▸ Data provided:
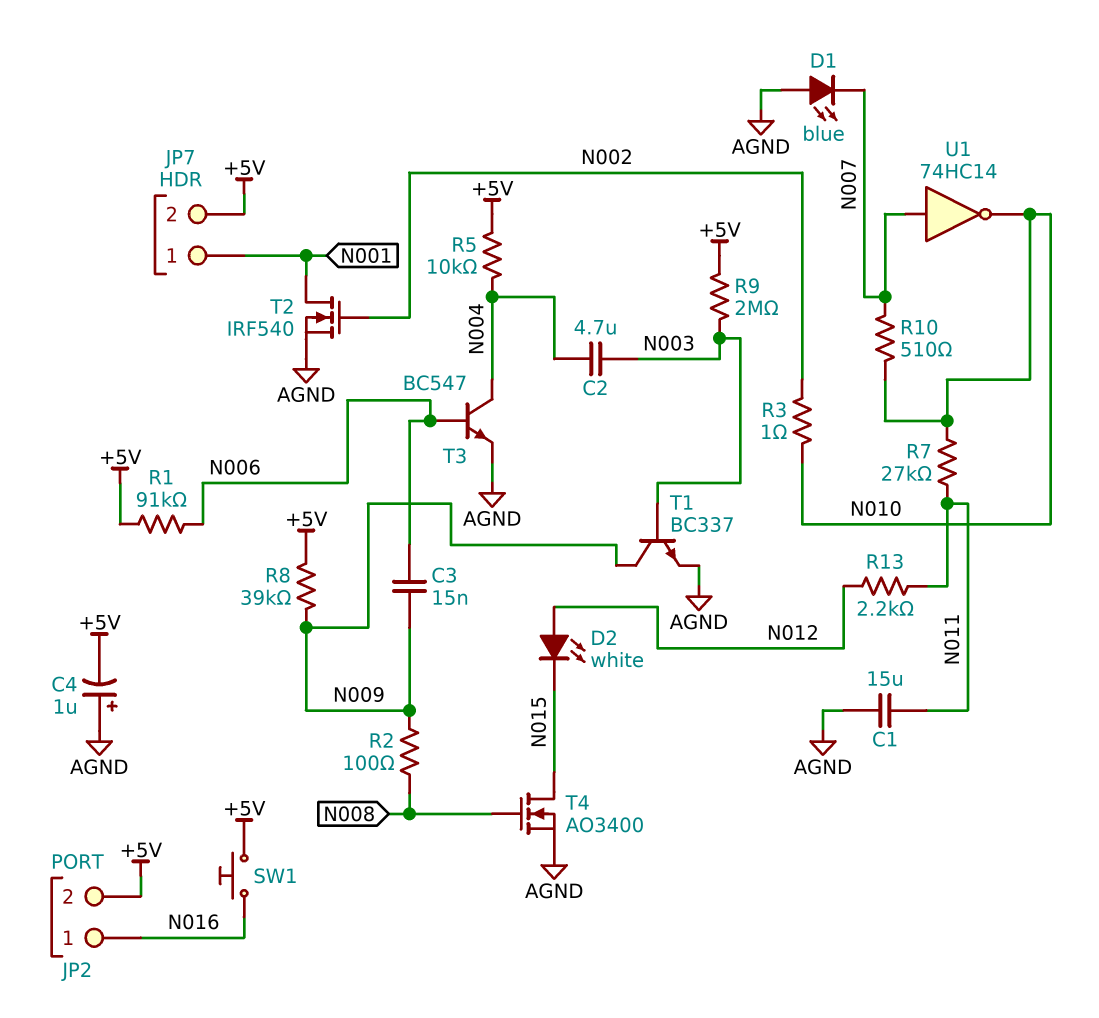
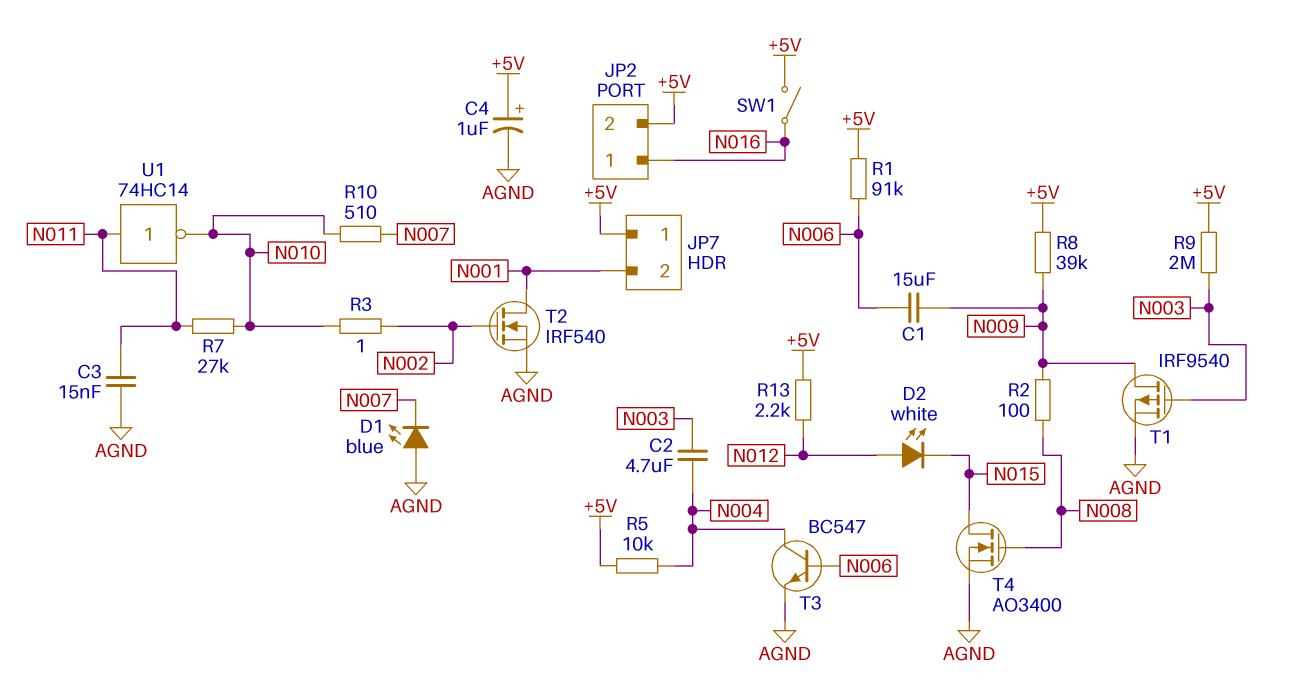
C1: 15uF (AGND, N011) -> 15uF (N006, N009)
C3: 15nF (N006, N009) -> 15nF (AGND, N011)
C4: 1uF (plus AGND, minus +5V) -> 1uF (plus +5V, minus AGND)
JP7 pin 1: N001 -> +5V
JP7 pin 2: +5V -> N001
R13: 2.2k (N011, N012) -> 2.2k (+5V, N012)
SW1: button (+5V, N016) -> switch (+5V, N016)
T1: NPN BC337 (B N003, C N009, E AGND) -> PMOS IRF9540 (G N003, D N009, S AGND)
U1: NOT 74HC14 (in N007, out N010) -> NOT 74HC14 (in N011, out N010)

==

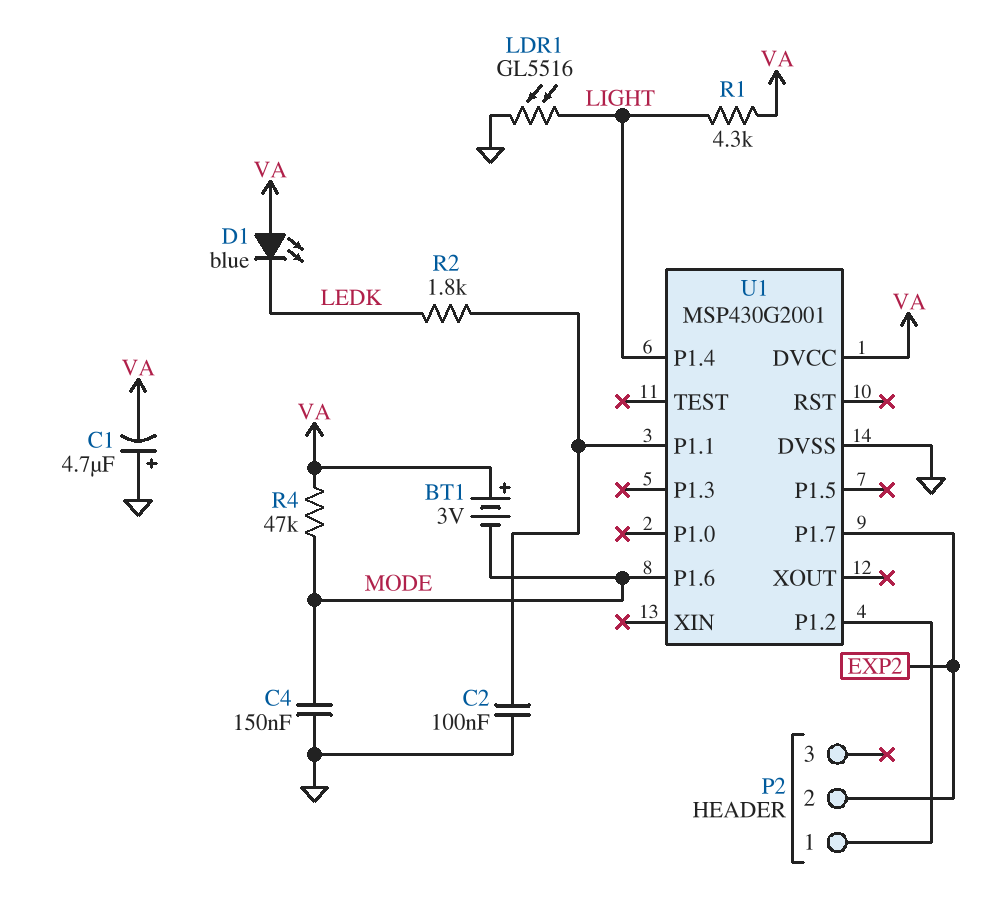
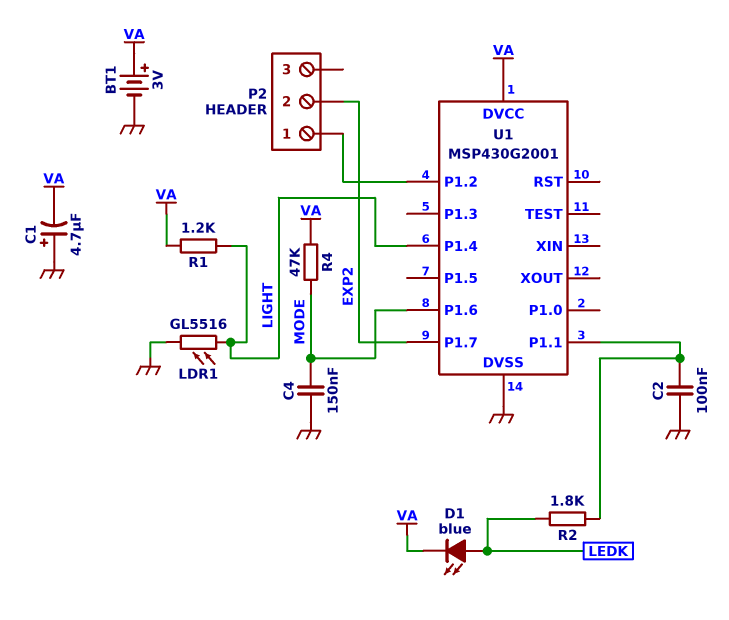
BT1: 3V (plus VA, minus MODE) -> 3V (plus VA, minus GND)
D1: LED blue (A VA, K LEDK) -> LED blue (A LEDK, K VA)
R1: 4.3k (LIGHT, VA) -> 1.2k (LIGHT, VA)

▸ Work item: Wherever a line in the data above holds "plus", copy that line.

▸ Written answer:
C4: 1uF (plus AGND, minus +5V) -> 1uF (plus +5V, minus AGND)
BT1: 3V (plus VA, minus MODE) -> 3V (plus VA, minus GND)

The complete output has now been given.